PROVIDED MATERIAL:
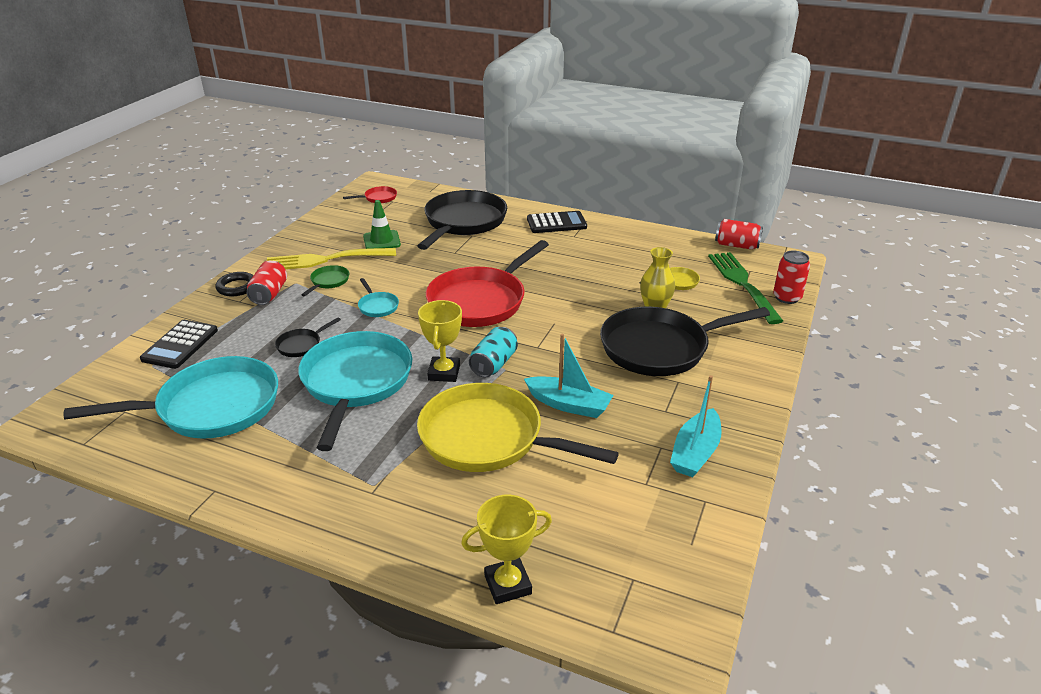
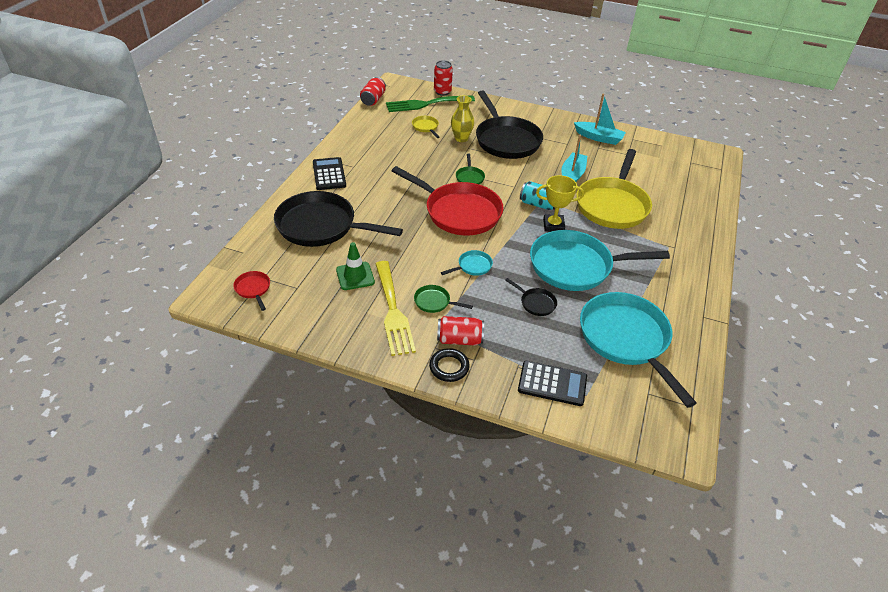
camera: 95 degrees left, 10 degrees up
(507, 584) = (712, 197): yellow trophy -> none
(557, 312) = (469, 177): none -> green pan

TO DO: If a line in the data above holds the word "none", count it, and give only the final number.

YOUR SOLUTION: 2